▶ _Problem to work on_: Reproduce the entries below exactly, but only from the line containing "turquoise cap: 6 -> 7" to the line containing "brown box: 3 -> 1", inclusive.

Scene change data:
*** Block opens ***

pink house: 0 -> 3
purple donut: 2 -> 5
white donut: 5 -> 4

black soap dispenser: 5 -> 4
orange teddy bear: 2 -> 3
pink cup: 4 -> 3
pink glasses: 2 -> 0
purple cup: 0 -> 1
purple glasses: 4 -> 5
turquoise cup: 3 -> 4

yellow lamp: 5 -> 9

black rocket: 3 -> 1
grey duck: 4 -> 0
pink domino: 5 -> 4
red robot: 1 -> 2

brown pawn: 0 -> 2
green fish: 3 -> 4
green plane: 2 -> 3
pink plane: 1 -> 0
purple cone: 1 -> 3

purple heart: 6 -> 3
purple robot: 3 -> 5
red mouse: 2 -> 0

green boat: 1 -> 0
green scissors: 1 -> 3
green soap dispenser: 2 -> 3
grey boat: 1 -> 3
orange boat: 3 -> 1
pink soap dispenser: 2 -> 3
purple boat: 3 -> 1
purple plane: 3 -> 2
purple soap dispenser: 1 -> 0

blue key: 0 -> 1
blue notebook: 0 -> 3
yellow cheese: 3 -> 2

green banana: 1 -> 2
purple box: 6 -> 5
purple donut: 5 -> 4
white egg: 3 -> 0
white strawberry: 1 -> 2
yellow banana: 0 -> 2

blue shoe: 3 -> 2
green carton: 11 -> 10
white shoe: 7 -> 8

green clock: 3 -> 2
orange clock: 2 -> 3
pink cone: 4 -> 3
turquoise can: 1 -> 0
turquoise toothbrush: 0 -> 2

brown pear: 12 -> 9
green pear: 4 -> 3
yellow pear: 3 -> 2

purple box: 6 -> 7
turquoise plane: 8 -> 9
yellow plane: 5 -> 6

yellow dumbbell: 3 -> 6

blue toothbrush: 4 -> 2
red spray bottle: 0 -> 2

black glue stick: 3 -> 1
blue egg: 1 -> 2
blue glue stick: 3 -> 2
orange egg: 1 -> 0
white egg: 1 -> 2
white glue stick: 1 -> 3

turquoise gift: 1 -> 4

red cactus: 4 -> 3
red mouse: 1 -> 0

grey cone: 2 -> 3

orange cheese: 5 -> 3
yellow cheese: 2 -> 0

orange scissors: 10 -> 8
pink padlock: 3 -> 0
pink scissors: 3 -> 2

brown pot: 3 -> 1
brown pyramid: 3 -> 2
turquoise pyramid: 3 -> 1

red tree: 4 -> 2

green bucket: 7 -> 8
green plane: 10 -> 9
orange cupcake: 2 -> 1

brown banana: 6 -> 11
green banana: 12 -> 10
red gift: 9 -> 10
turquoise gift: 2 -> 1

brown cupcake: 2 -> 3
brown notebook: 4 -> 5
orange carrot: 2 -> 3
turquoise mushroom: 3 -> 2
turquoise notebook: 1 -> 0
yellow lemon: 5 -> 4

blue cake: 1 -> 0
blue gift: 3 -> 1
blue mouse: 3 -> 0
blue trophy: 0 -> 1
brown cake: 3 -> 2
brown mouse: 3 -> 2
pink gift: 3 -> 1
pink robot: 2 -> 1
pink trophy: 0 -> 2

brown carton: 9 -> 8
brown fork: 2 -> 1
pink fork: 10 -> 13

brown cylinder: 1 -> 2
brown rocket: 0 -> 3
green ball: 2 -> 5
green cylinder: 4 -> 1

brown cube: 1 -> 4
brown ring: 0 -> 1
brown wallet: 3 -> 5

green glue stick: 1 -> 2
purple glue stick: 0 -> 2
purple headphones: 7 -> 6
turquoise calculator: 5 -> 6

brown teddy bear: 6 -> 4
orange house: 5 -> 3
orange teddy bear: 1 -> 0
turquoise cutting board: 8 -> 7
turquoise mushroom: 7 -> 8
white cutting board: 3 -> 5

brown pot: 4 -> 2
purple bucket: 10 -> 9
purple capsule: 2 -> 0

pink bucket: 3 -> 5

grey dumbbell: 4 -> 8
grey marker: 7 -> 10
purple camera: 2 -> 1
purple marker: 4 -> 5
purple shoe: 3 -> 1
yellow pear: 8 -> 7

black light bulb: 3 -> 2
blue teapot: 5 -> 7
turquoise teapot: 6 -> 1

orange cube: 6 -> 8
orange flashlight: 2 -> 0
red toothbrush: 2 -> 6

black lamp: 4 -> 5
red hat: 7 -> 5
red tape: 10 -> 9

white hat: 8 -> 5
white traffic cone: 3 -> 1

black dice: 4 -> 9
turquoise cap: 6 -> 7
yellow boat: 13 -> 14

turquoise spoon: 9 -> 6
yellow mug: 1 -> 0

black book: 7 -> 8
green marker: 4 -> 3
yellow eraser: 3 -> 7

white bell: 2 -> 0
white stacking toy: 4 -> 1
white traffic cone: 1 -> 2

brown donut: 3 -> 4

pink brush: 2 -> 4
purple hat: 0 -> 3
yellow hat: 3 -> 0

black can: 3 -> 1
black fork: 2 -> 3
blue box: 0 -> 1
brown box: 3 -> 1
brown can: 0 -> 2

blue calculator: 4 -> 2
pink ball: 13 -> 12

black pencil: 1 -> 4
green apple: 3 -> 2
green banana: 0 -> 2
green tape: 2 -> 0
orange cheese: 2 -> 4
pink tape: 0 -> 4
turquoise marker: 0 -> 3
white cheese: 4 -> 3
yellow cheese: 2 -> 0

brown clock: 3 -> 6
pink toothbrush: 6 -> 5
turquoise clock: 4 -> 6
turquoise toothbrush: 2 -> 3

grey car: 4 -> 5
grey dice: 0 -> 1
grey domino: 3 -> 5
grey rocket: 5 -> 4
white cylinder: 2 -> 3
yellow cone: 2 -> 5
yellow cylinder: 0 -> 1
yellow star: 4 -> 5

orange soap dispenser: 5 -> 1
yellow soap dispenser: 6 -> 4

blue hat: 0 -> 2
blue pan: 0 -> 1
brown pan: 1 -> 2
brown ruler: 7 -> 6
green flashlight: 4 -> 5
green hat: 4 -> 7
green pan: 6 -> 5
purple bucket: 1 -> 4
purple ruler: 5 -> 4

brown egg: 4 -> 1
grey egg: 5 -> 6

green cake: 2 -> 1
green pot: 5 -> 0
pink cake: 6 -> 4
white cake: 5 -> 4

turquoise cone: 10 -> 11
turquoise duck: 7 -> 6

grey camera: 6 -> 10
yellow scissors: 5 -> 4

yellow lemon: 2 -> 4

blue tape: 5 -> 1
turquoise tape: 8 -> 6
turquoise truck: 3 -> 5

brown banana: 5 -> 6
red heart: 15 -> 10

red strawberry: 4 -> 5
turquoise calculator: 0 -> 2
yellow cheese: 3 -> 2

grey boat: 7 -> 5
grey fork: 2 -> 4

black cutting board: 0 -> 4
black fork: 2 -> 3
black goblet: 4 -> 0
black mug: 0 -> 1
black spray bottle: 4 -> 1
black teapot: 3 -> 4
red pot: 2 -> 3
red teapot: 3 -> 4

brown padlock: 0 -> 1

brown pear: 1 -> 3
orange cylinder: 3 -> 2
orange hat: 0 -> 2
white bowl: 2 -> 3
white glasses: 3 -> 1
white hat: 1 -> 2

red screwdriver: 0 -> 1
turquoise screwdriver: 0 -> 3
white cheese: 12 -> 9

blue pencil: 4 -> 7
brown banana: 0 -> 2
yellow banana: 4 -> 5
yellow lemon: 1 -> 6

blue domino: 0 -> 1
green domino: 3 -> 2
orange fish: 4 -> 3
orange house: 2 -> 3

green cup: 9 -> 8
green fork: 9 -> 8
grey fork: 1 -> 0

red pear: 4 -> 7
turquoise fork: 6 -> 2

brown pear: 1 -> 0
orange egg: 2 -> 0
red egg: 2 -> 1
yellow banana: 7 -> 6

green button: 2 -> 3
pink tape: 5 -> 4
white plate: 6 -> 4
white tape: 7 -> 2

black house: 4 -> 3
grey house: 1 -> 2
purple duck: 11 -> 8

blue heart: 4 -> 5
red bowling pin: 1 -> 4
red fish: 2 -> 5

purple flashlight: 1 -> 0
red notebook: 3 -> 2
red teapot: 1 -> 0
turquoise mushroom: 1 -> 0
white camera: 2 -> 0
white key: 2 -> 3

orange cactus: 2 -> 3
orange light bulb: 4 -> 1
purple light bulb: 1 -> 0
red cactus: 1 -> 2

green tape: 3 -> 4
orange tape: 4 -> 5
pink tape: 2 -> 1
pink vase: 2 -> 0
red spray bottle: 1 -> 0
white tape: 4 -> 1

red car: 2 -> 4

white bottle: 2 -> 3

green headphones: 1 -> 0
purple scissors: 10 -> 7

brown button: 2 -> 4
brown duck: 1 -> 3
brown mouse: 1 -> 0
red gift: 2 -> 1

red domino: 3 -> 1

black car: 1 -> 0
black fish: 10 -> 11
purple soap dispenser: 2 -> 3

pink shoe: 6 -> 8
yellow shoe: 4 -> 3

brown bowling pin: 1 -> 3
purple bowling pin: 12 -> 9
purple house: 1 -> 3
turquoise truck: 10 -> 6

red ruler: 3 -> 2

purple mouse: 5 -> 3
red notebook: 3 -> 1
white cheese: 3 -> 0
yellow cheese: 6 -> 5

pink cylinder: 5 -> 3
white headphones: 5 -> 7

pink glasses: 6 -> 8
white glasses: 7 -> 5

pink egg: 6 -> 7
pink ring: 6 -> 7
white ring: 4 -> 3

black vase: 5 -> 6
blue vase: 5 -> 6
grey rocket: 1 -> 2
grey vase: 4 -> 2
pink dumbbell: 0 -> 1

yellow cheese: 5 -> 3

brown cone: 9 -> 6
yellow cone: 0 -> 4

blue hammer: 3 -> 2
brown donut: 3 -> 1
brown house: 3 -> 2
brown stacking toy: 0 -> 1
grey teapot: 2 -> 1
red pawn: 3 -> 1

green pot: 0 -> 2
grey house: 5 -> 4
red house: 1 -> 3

*** Block closes ***

▶ _Answer space_:
turquoise cap: 6 -> 7
yellow boat: 13 -> 14

turquoise spoon: 9 -> 6
yellow mug: 1 -> 0

black book: 7 -> 8
green marker: 4 -> 3
yellow eraser: 3 -> 7

white bell: 2 -> 0
white stacking toy: 4 -> 1
white traffic cone: 1 -> 2

brown donut: 3 -> 4

pink brush: 2 -> 4
purple hat: 0 -> 3
yellow hat: 3 -> 0

black can: 3 -> 1
black fork: 2 -> 3
blue box: 0 -> 1
brown box: 3 -> 1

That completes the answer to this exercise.